[Try it]
The entries that follow must be given again exactly, with the pictures excluded.

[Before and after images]
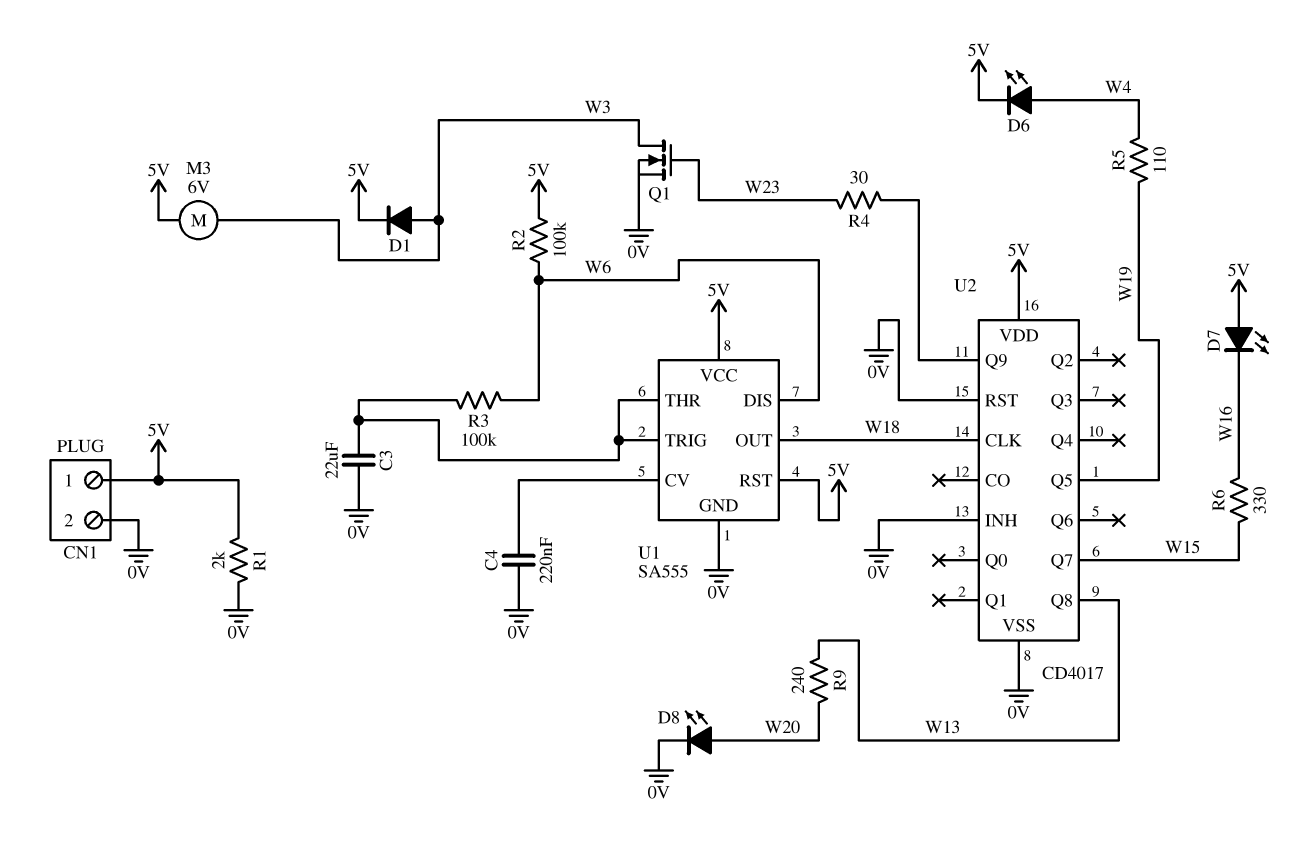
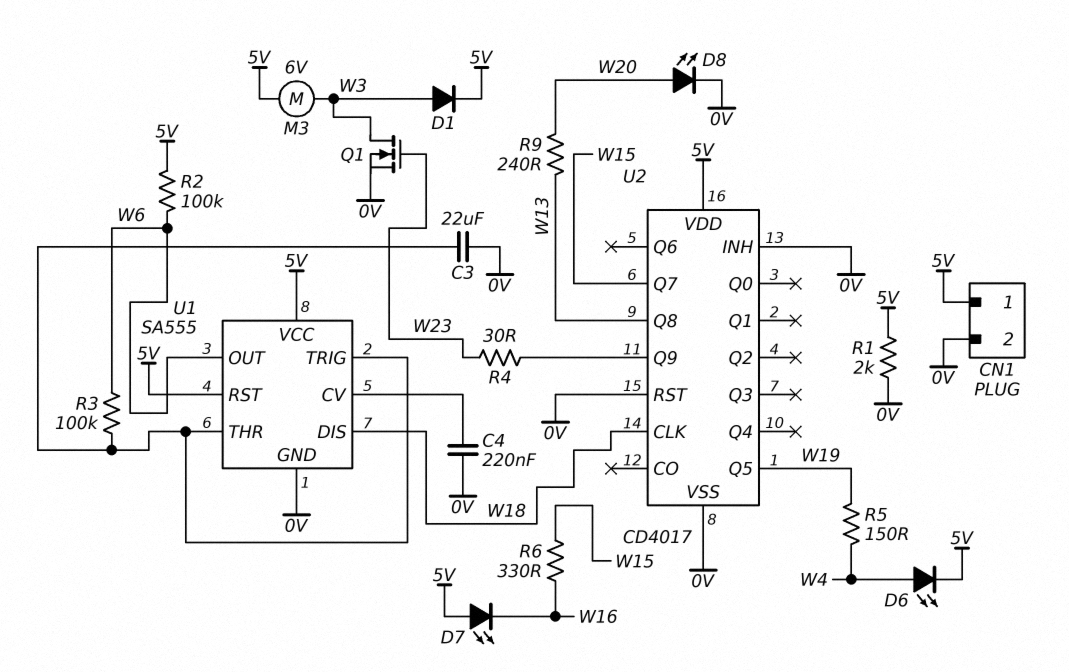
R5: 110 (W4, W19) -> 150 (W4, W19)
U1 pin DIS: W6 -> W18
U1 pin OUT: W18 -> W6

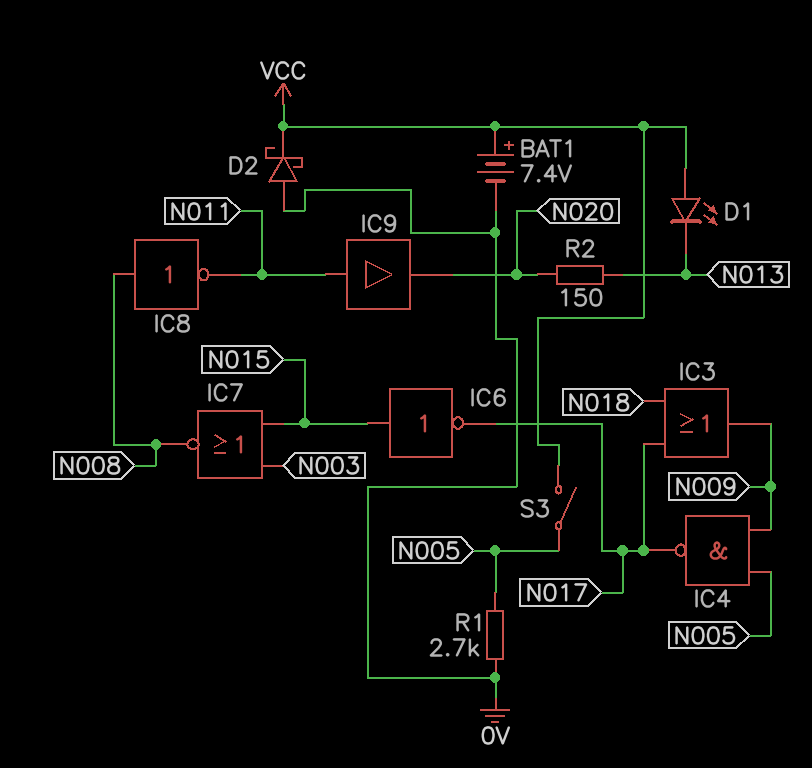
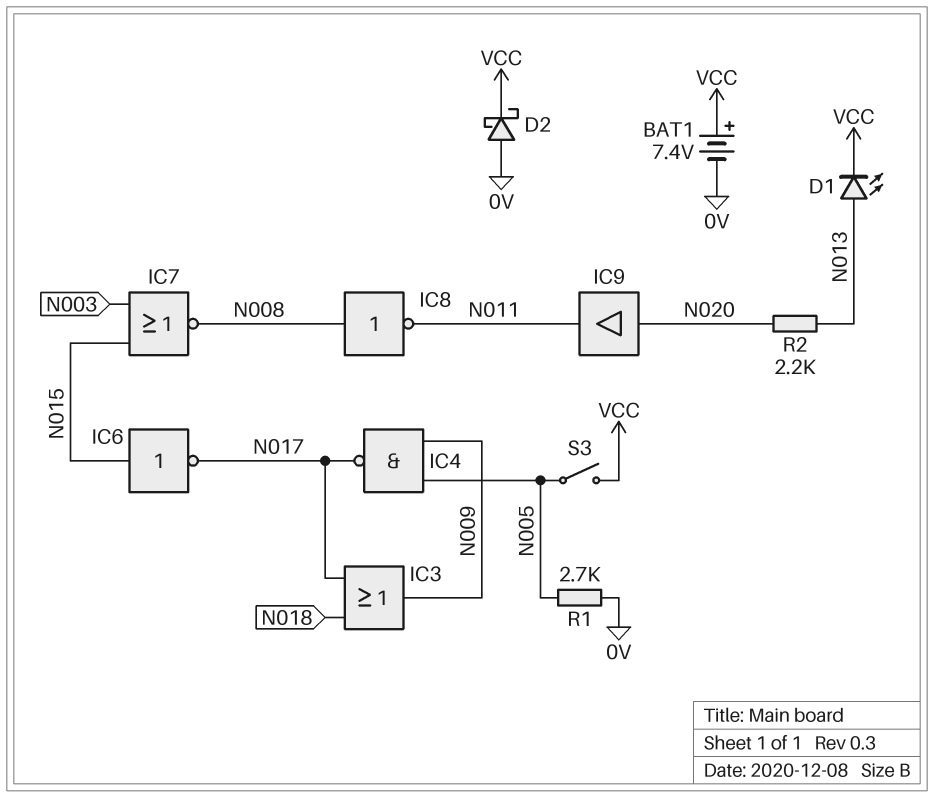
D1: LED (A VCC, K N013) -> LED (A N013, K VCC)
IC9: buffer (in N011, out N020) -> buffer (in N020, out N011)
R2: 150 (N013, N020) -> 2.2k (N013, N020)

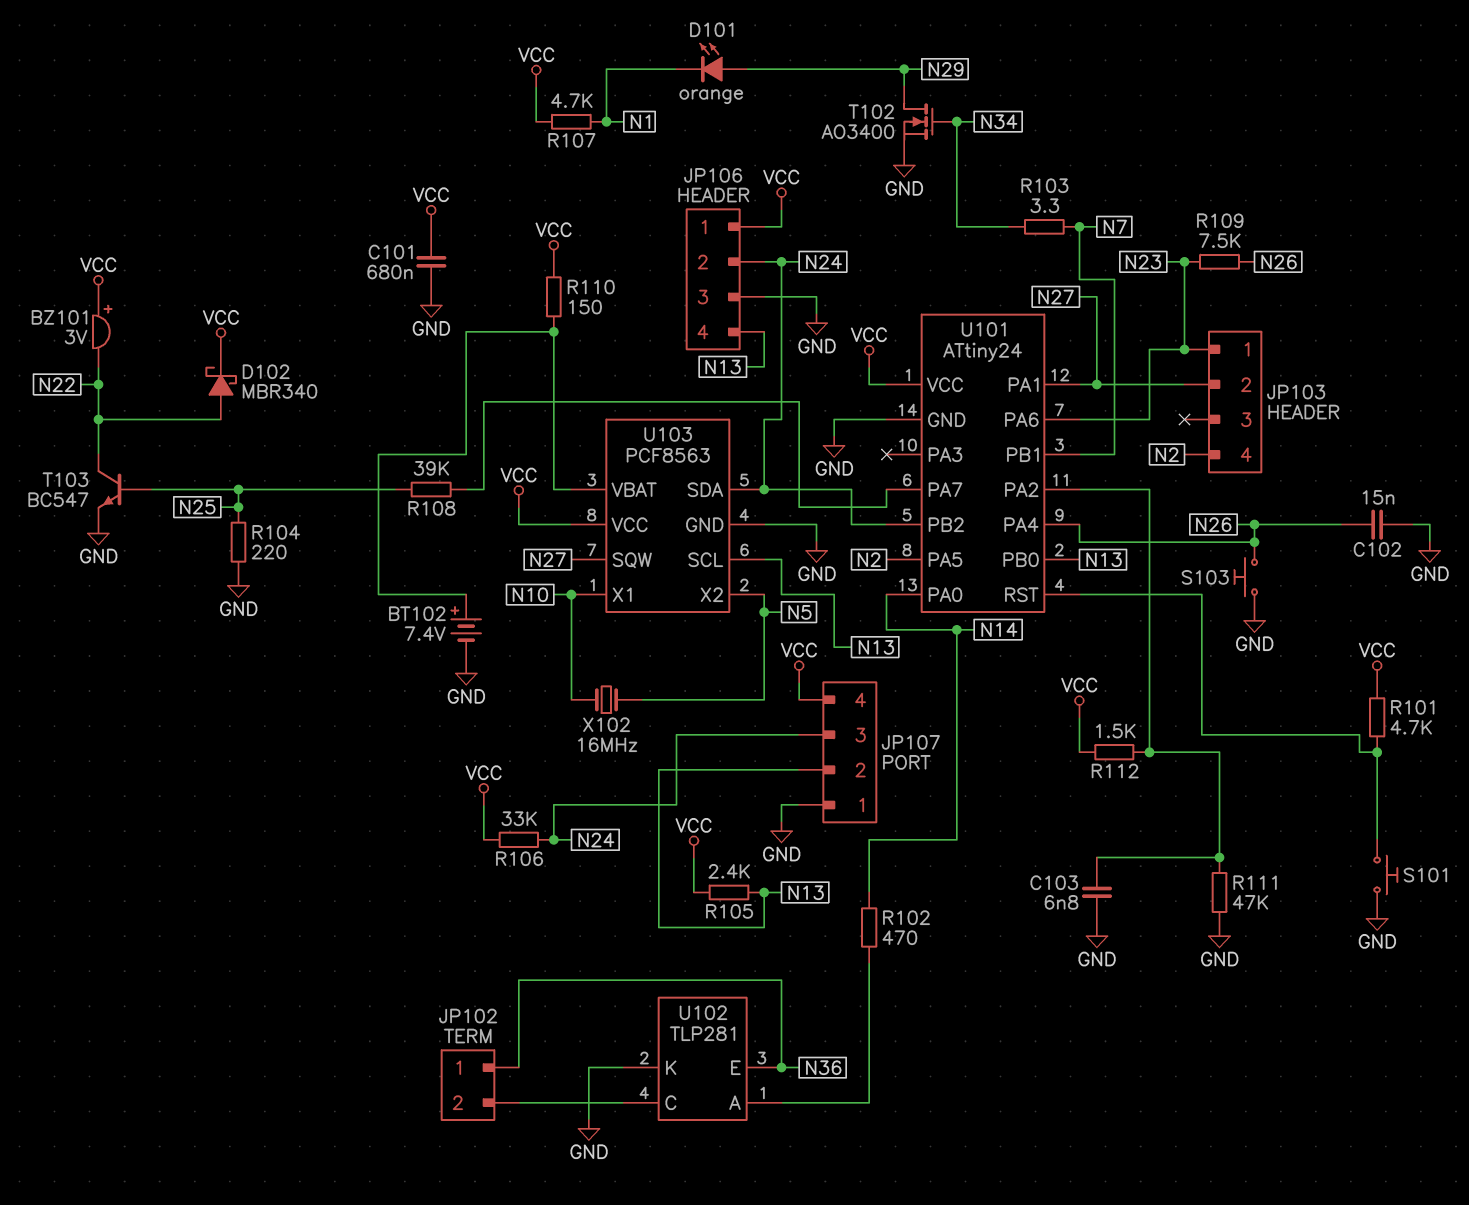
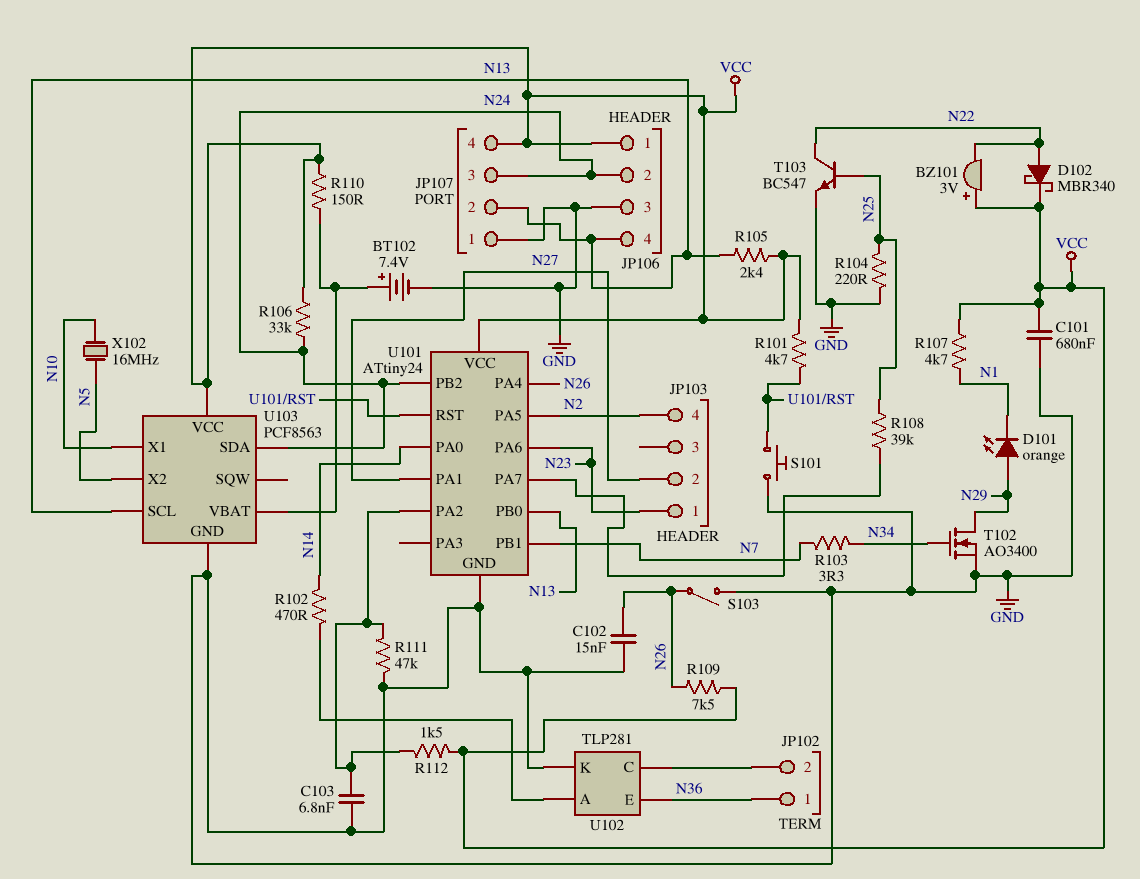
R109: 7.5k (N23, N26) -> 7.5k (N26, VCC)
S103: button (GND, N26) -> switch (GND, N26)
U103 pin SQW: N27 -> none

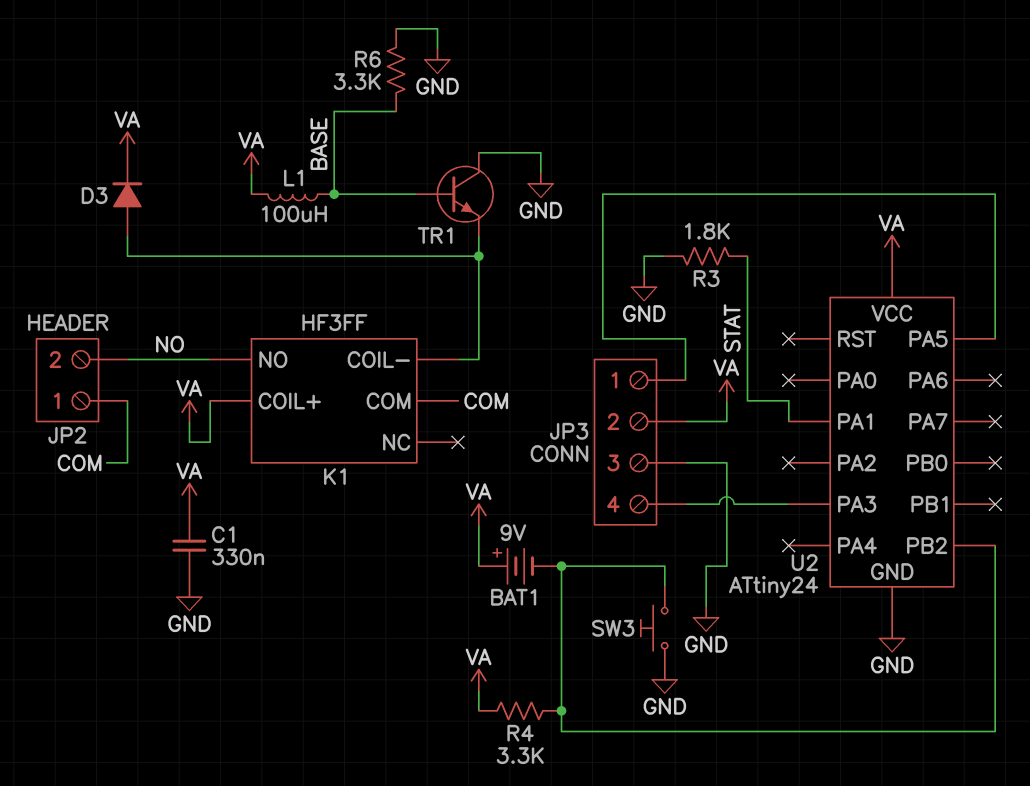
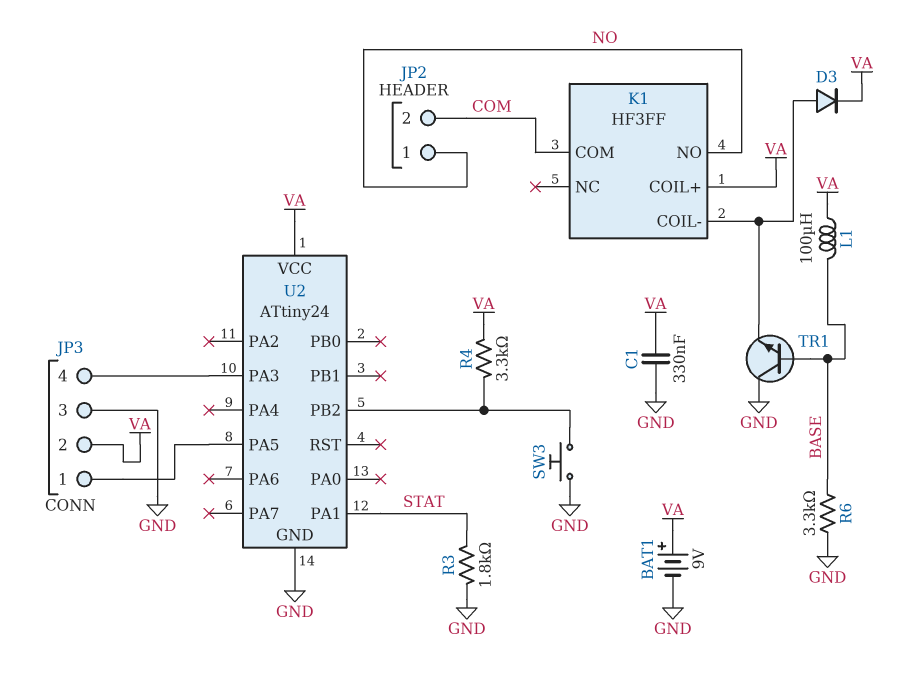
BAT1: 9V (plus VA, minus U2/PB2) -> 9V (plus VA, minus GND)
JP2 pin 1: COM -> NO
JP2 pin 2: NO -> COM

[Answer section]
R5: 110 (W4, W19) -> 150 (W4, W19)
U1 pin DIS: W6 -> W18
U1 pin OUT: W18 -> W6

D1: LED (A VCC, K N013) -> LED (A N013, K VCC)
IC9: buffer (in N011, out N020) -> buffer (in N020, out N011)
R2: 150 (N013, N020) -> 2.2k (N013, N020)

R109: 7.5k (N23, N26) -> 7.5k (N26, VCC)
S103: button (GND, N26) -> switch (GND, N26)
U103 pin SQW: N27 -> none

BAT1: 9V (plus VA, minus U2/PB2) -> 9V (plus VA, minus GND)
JP2 pin 1: COM -> NO
JP2 pin 2: NO -> COM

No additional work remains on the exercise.